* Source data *
------------------------------------------------------------

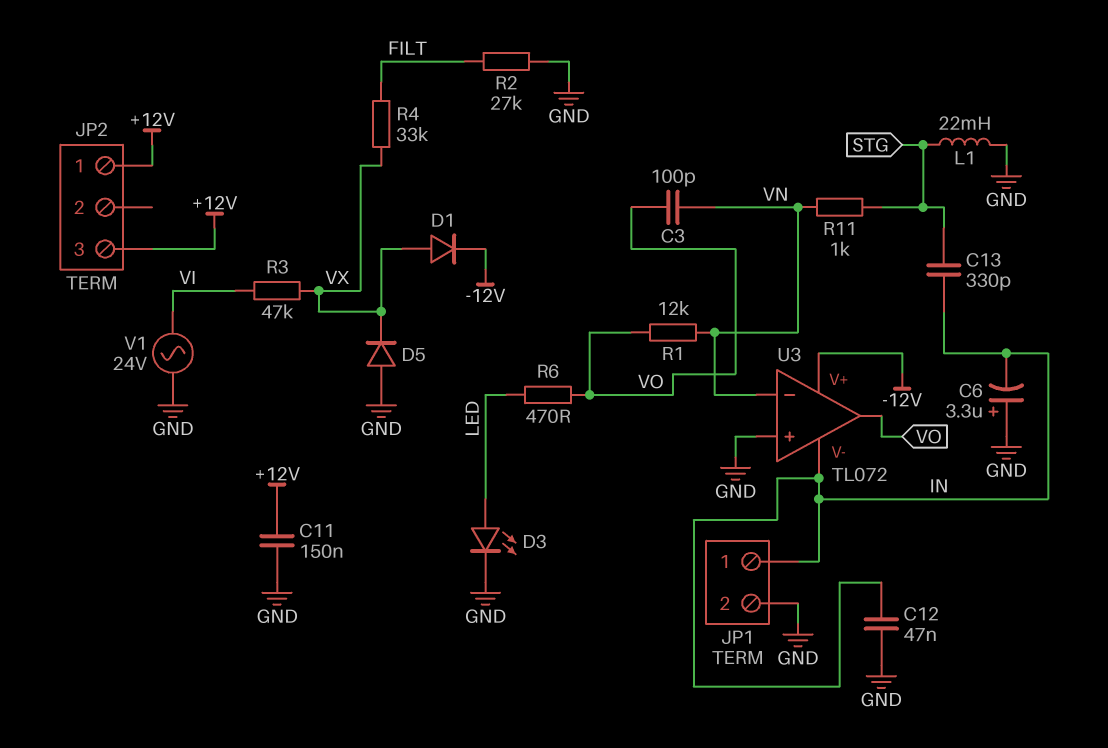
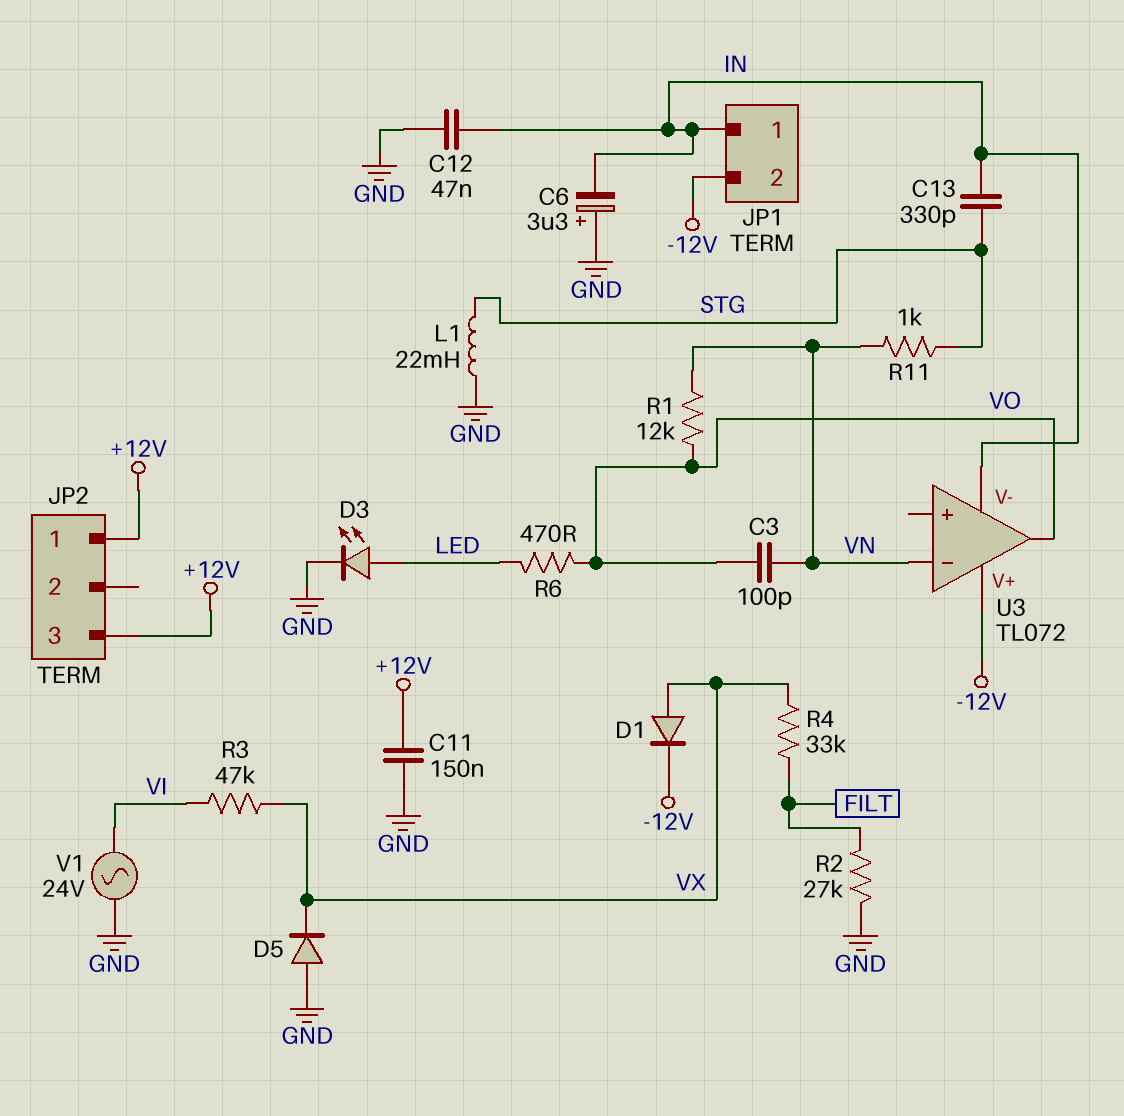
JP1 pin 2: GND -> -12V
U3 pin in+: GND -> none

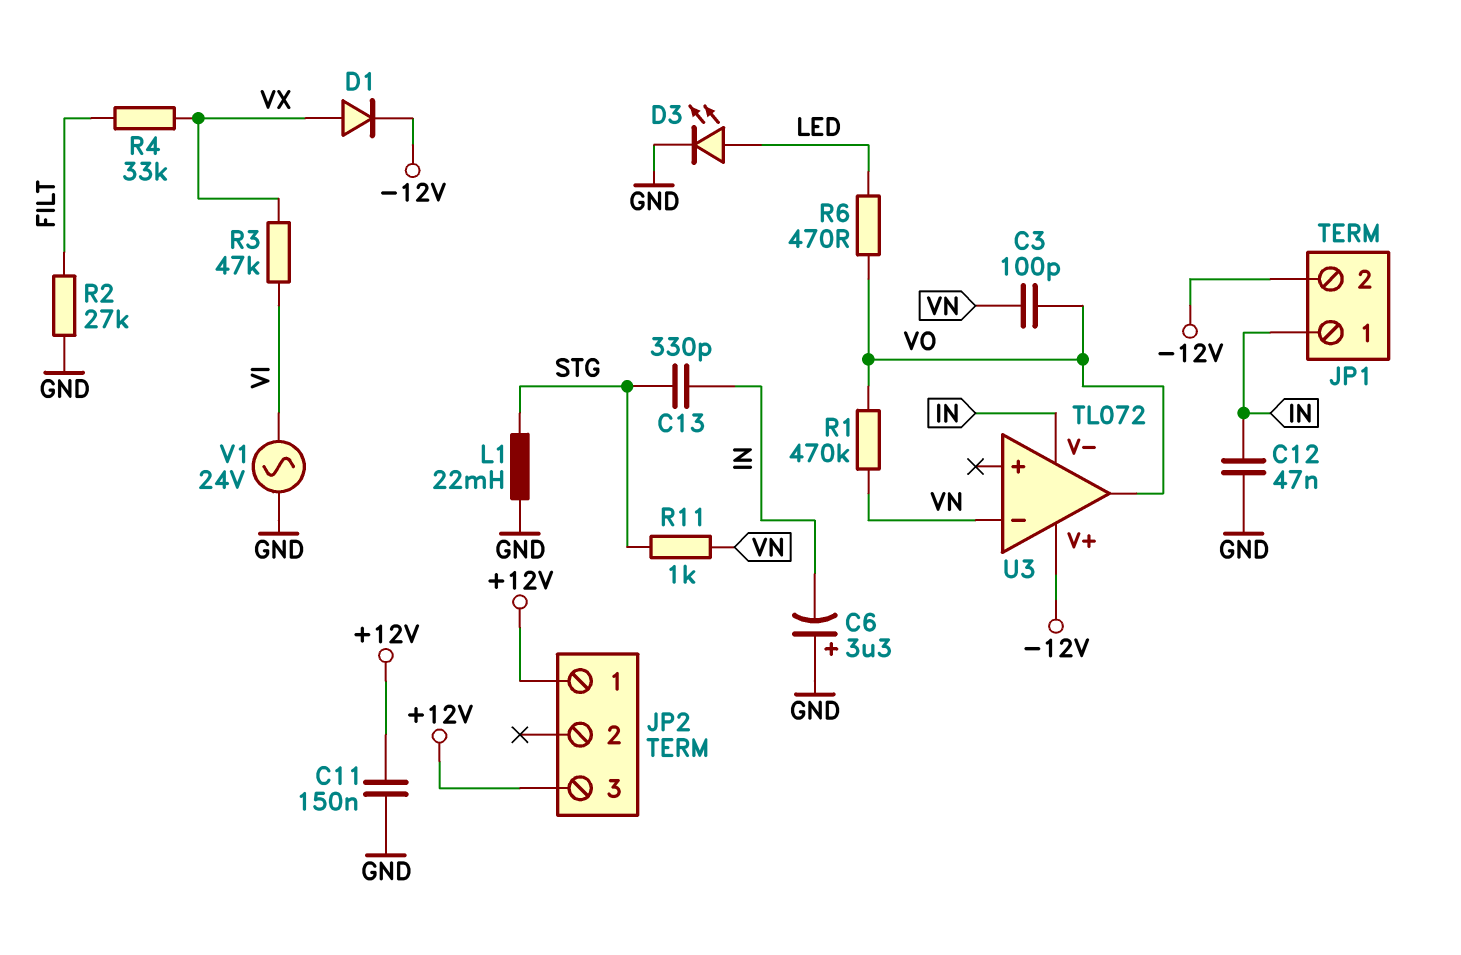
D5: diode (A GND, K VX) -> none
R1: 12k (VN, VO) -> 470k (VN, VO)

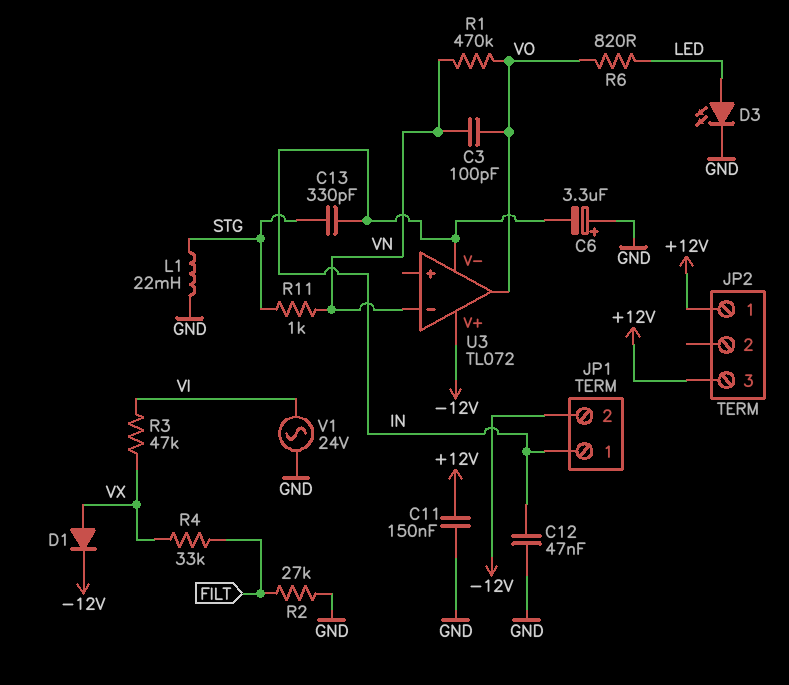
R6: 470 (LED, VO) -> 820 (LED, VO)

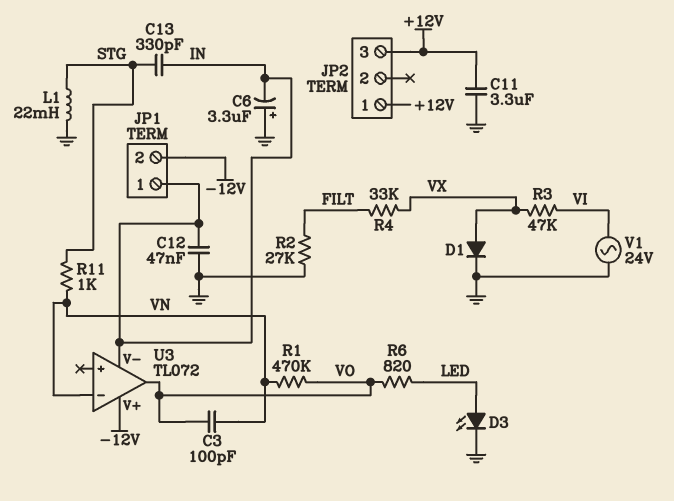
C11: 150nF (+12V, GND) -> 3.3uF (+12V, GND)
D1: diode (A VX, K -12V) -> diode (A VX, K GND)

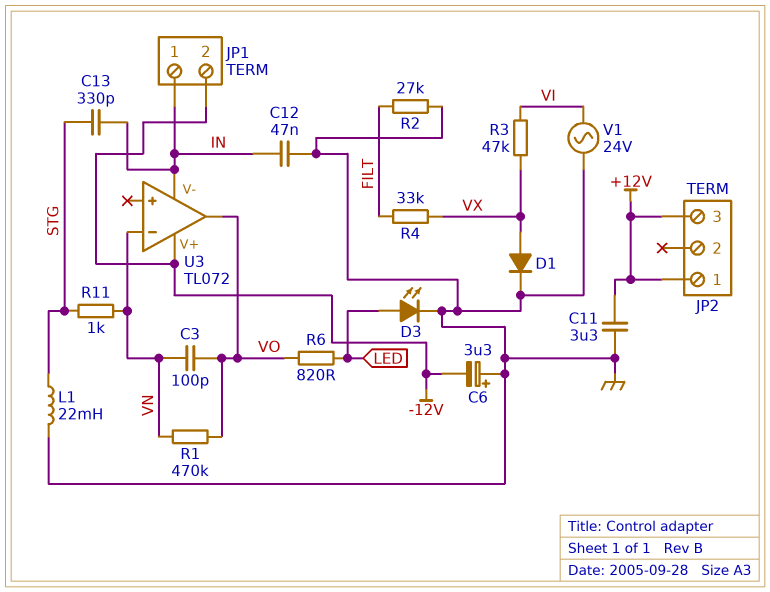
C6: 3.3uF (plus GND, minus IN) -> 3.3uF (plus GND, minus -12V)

------------------------------------------------------------

* Try it *
Write the records out again in full, exactly, and skip every picture.

* Solved problem *
JP1 pin 2: GND -> -12V
U3 pin in+: GND -> none

D5: diode (A GND, K VX) -> none
R1: 12k (VN, VO) -> 470k (VN, VO)

R6: 470 (LED, VO) -> 820 (LED, VO)

C11: 150nF (+12V, GND) -> 3.3uF (+12V, GND)
D1: diode (A VX, K -12V) -> diode (A VX, K GND)

C6: 3.3uF (plus GND, minus IN) -> 3.3uF (plus GND, minus -12V)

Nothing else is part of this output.